───── WORKING DATA ─────
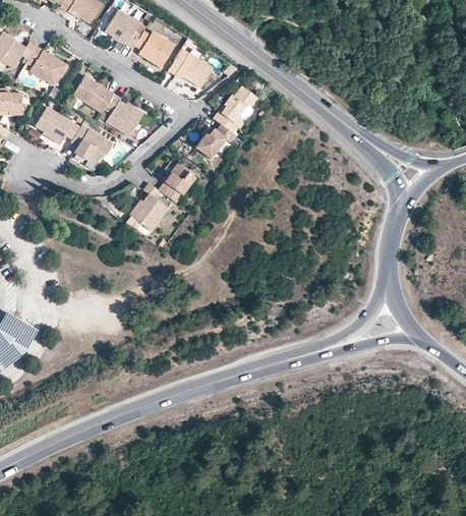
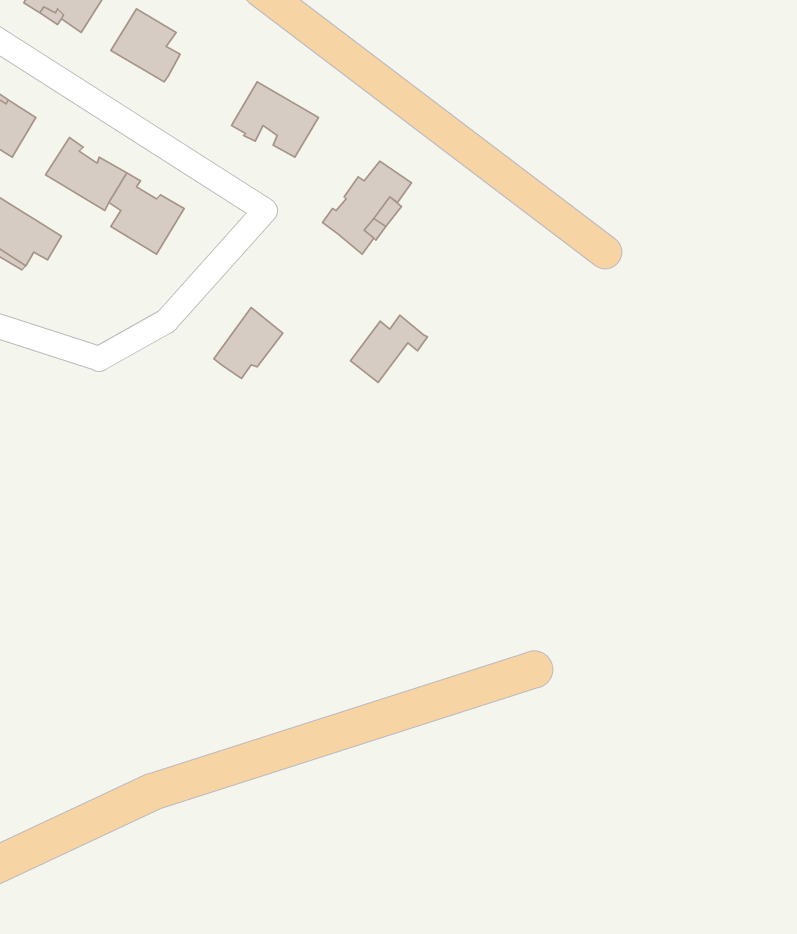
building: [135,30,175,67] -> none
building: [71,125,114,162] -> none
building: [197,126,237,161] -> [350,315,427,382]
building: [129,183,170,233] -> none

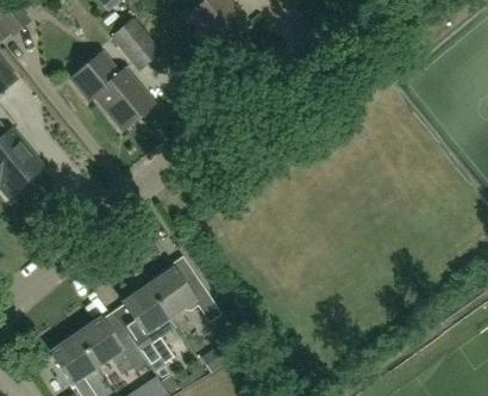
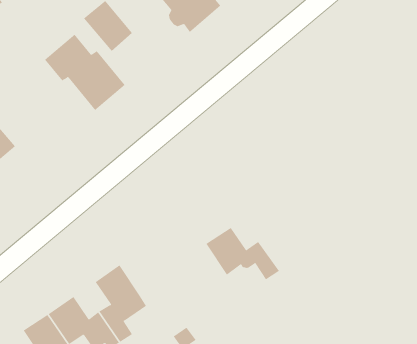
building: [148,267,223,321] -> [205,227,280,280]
─────
───── WORKING DATA ─────
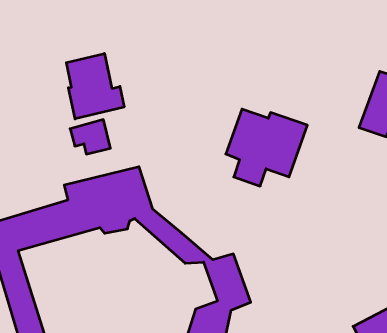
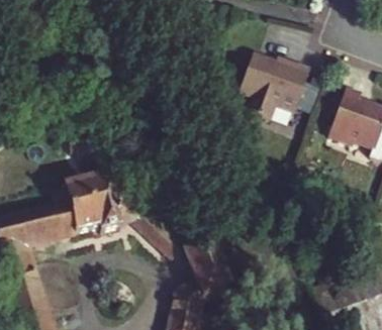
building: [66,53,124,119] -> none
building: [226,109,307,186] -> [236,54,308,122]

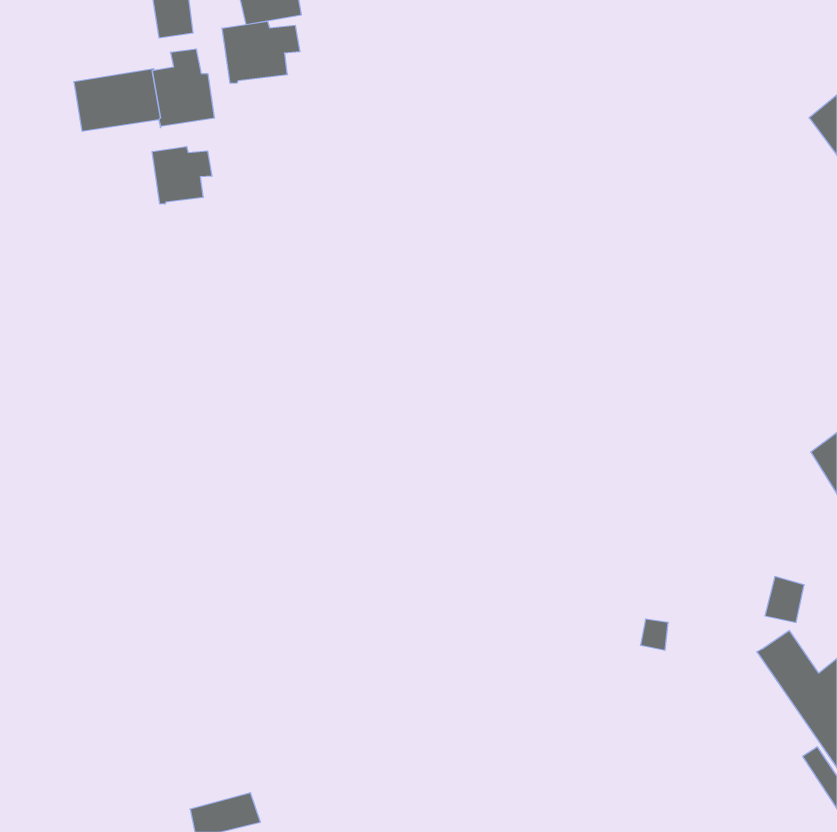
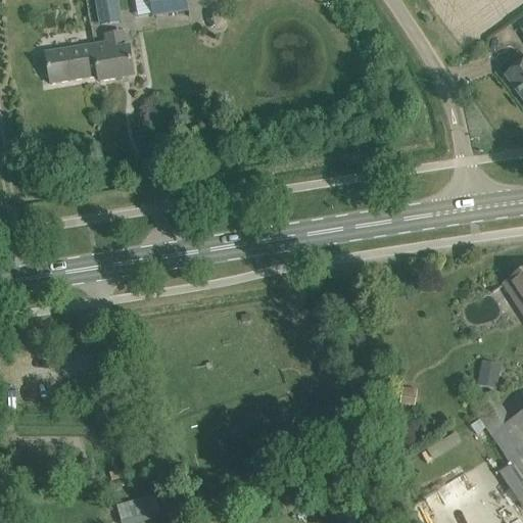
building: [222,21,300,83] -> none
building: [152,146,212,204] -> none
─────
───── WORKING DATA ─────
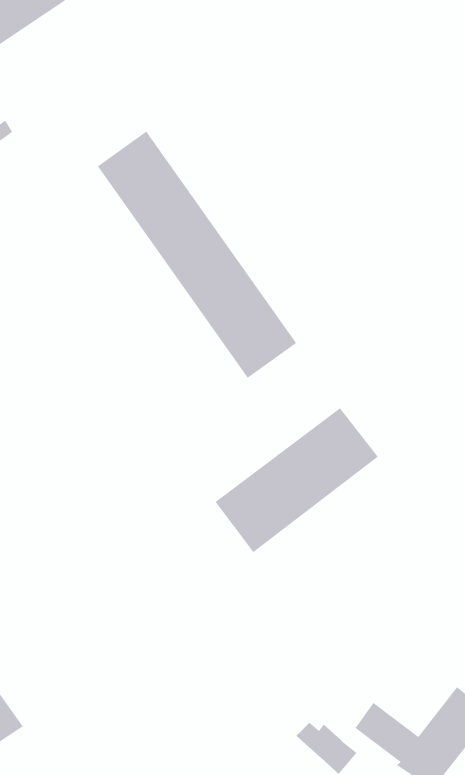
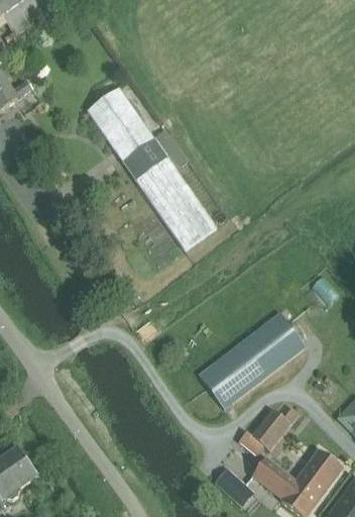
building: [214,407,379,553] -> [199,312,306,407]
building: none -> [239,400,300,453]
─────
▸ **PROBLEM DESCRIPTION**
Transcribe the records above from the line holding "building: [214,407,379,553] ->" down to the line holding "building: none -> [239,400,300,453]", inclusive, without adding anything.

▸ **TASK OUTPUT**
building: [214,407,379,553] -> [199,312,306,407]
building: none -> [239,400,300,453]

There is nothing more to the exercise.